Spatial object tracking data:
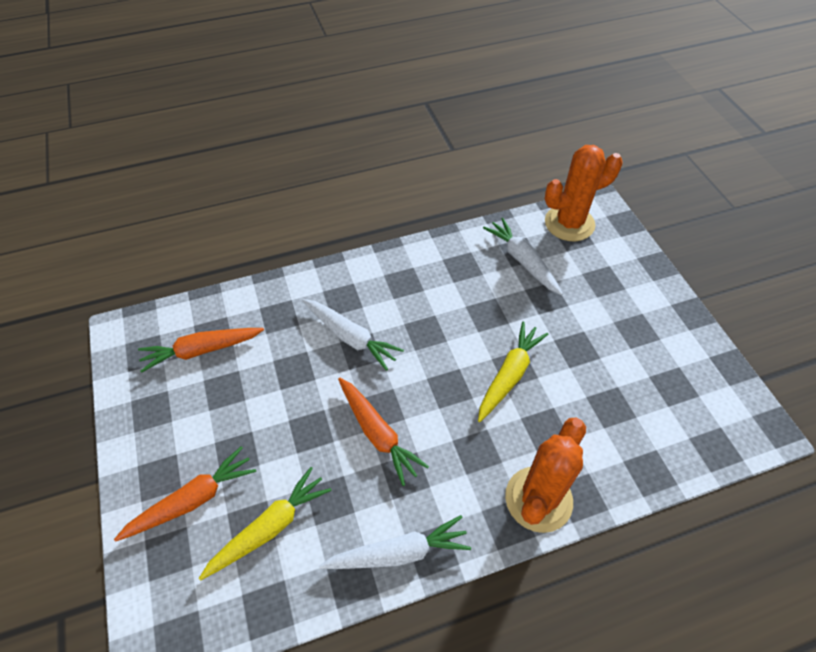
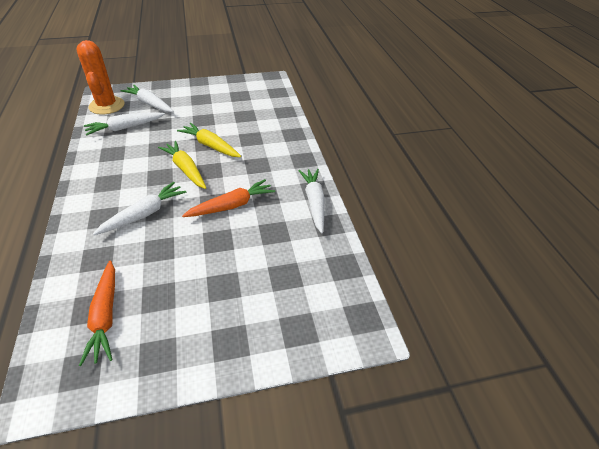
camera: 85 degrees left, 10 degrees down
(192, 500) = (257, 314): orange carrot -> none
(270, 527) = (288, 264): yellow carrot -> yellow carrot (185, 169)
(538, 499) = (292, 147): orange cactus -> none
(594, 268) = (149, 104): none -> white carrot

▶ Exercise: Up to and including the last line above, starting with the line that contains "(538, 499) = (292, 147): orange", return each line exactly and nothing else.

▶ Task answer:
(538, 499) = (292, 147): orange cactus -> none
(594, 268) = (149, 104): none -> white carrot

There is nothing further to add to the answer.